Can you reproduce the lines from the very beginning through the line containing "bis''8 bis'8-. d'''16", including that line, character for character? Leave the picture out.
##############################
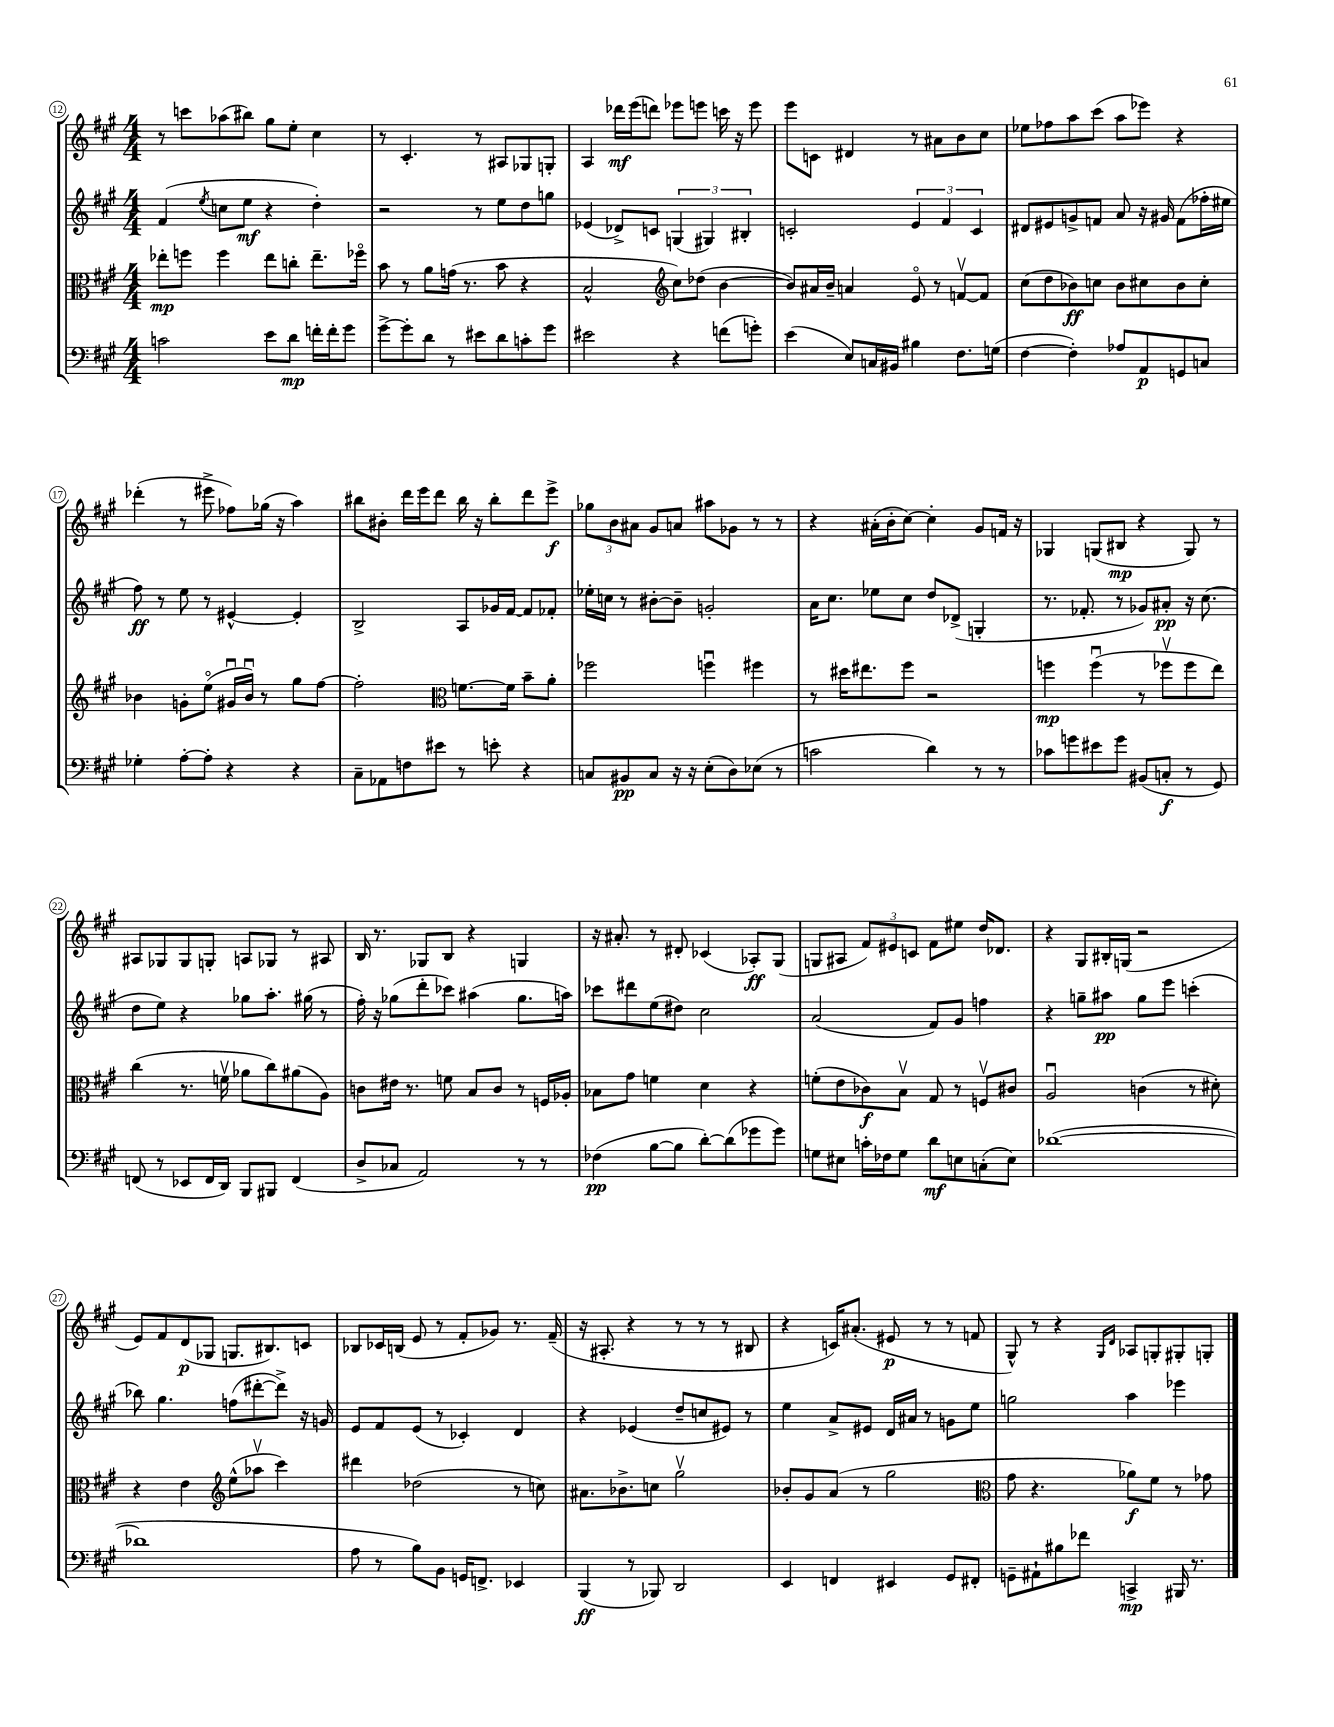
<<
\new StaffGroup <<
\new Staff = "s0" {
    \clef treble \key a \major \numericTimeSignature \time 4/4
    r8 c'''8 aes''8( bis''8) gis''8 e''8-. cis''4 |
    r8 cis'4.-. r8 ais8 ges8 g8-. |
    a4 des'''16\mf e'''16( d'''8) ees'''8 e'''8 c'''16 r16 e'''8 |
    e'''8 c'8 dis'4 r8 ais'8 b'8 cis''8 |
    ees''8 fes''8 a''8 cis'''8( a''8 ees'''8) r4 |
    des'''4-.( r8 eis'''8-> fes''8) ges''16( r16 a''4) |
    bis''8 bis'8-. d'''16 e'''16 d'''8 bis''16 r16 bis''8-. d'''8 e'''8->\f |
    \tuplet 3/2 { ges''8 b'8 ais'8 } gis'8 a'8 ais''8 ges'8 r8 r8 |
    r4 ais'16-.( b'16-. cis''8~) cis''4-. gis'8 f'16 r16 |
    ges4 g8( bis8\mp r4 g8) r8 |
    ais8 ges8 ges8 g8-. a8 ges8 r8 ais8 |
    b16 r8. ges8 b8 r4 g4 |
    r16 ais'8.-. r8 dis'8-. ces'4( aes8-.\ff) gis8( |
    g8 ais8 \tuplet 3/2 { fis'8) eis'8 c'8 } fis'8 eis''8 d''16 des'8. |
    r4 gis8 bis16-. g16( r2 |
    e'8) fis'8 d'8\p( ges8 g8. bis8.) c'8 |
    bes8 ces'16 b16( e'8 r8 fis'8-. ges'8) r8. fis'16--( |
    r16 ais8.-. r4 r8 r8 r8 bis8 |
    r4 c'16) ais'8.-.( eis'8\p r8 r8 f'8 |
    gis8-^) r8 r4 \grace { gis16 d'16 } aes8 g8-. gis8-. g8-. \bar "|." |
}
\new Staff = "s1" {
    \clef treble \key a \major \numericTimeSignature \time 4/4
    fis'4( \acciaccatura { e''8 } c''8 e''8\mf r4 d''4-.) |
    r2 r8 e''8 d''8 g''8 |
    ees'4( des'8->) c'8 \tuplet 3/2 { g4( gis4) bis4-. } |
    c'2-. \tuplet 3/2 { e'4 fis'4 c'4 } |
    dis'8 eis'8 g'8-> f'8 a'8 r16 gis'16 f'8( fes''16-. eis''16 |
    fis''8\ff) r8 e''8 r8 eis'4~-^ eis'4-. |
    b2-> a8 ges'16 fis'16~ fis'8 fes'8-. |
    ees''16-. c''16 r8 bis'8~-. bis'8-- g'2-. |
    a'16 cis''8. ees''8 cis''8 d''8 des'8->( g4-. |
    r8. fes'8.-. r8 ges'8) ais'8-.\pp r16 cis''8.( |
    d''8 e''8) r4 ges''8 a''8.-. gis''16( r8 |
    fis''16-.) r16 ges''8( d'''8-. ces'''8) ais''4( ges''8. a''16) |
    ces'''8 dis'''8 e''8( dis''8) cis''2 |
    a'2( fis'8) gis'8 f''4 |
    r4 g''8-- ais''8\pp g''8 e'''8 c'''4-.( |
    bes''8) gis''4. f''8( dis'''8~-. dis'''8->) r16 g'16 |
    e'8 fis'8 e'8( r8 ces'4-.) d'4 |
    r4 ees'4( d''8-- c''8 eis'8) r8 |
    e''4 a'8-> eis'8 d'16 ais'16 r8 g'8 e''8 |
    g''2 a''4 ees'''4 \bar "|." |
}
\new Staff = "s2" {
    \clef alto \key a \major \numericTimeSignature \time 4/4
    ees''8-.\mp f''8 f''4 ees''8 c''8-. ees''8.-- fes''16\flageolet |
    b'8 r8 a'8 g'16( r8. b'8 r4 |
    b2-^ \clef treble cis''8) des''8( b'4~ |
    b'8) ais'16 b'16-- a'4 e'8\flageolet r8 f'8~\upbow f'8 |
    cis''8( d''8 bes'8\ff) c''8 bes'8 cis''8 bes'8 cis''8-. |
    bes'4 g'8-. e''8\flageolet( gis'16\downbow bes'16\downbow) r8 gis''8 fis''8~ |
    fis''2-. \clef alto f'8.~ f'16 b'8-- a'8-. |
    fes''2 f''4\downbow fis''4 |
    r8 dis''16 eis''8. fis''8 r2 |
    f''4\mp f''4\downbow( r8 fes''8\upbow fes''8 e''8) |
    cis''4( r8. f'16\upbow aes'8 cis''8) ais'8( a8) |
    c'8 eis'16 r8. f'8 b8 c'8 r8 f16 aes16-. |
    bes8 gis'8 f'4 d'4 r4 |
    f'8-.( e'8 ces'8\f) b8\upbow gis8 r8 f8\upbow cis'8 |
    a2\downbow c'4( r8 dis'8-.) |
    r4 e'4 \clef treble e''8-^( aes''8\upbow cis'''4) |
    dis'''4 des''2( r8 c''8) |
    ais'8. bes'8.-> c''8 gis''2\upbow |
    bes'8-. gis'8 a'8( r8 gis''2 |
    \clef alto gis'8 r4. aes'8\f) fis'8 r8 ges'8 \bar "|." |
}
\new Staff = "s3" {
    \clef bass \key a \major \numericTimeSignature \time 4/4
    c'2 e'8 d'8\mp f'16-. f'16-. gis'8 |
    gis'8~-> gis'8-. d'8 r8 eis'8 d'8 c'8-. gis'8 |
    eis'2 r4 f'8( g'8-.) |
    e'4( e8) c16 bis,16 bis4 fis8. g16( |
    fis4~ fis4-.) aes8 a,8\p g,8 c8 |
    ges4-. a8~-. a8-. r4 r4 |
    cis8-- aes,8 f8 eis'8 r8 e'8-. r4 |
    c8 bis,8\pp c8 r16 r16 e8-.( d8) ees8( r8 |
    c'2 d'4) r8 r8 |
    ces'8 g'8 eis'8 g'8 bis,8( c8-.\f r8 gis,8) |
    f,8( r8 ees,8 f,16 d,16) b,,8 bis,,8 f,4( |
    d8-> ces8 a,2) r8 r8 |
    fes4\pp( b8~ b8 d'8~-.) d'8( ges'8 ges'8) |
    g8 eis8 c'16-. fes16 g8 d'8\mf e8 c8-.( e8) |
    des'1~( |
    des'1 |
    a8 r8 b8) b,8 g,16 f,8.-> ees,4 |
    b,,4\ff( r8 bes,,8) d,2 |
    e,4 f,4 eis,4 gis,8 fis,8-. |
    g,8-- ais,8-! bis8 fes'8 c,4->\mp bis,,16 r8. \bar "|." |
}
>>
>>
\layout { \context { \Score currentBarNumber = #12 \override BarNumber.stencil = #(make-stencil-circler 0.1 0.3 ly:text-interface::print) } }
##############################
REPLY -
<<
\new StaffGroup <<
\new Staff = "s0" {
    \clef treble \key a \major \numericTimeSignature \time 4/4
    r8 c'''8 aes''8( bis''8) gis''8 e''8-. cis''4 |
    r8 cis'4.-. r8 ais8 ges8 g8-. |
    a4 des'''16\mf e'''16( d'''8) ees'''8 e'''8 c'''16 r16 e'''8 |
    e'''8 c'8 dis'4 r8 ais'8 b'8 cis''8 |
    ees''8 fes''8 a''8 cis'''8( a''8 ees'''8) r4 |
    des'''4-.( r8 eis'''8-> fes''8) ges''16( r16 a''4) |
    bis''8 bis'8-. d'''16 e'''16 d'''8 bis''16 r16 bis''8-. d'''8 e'''8->\f |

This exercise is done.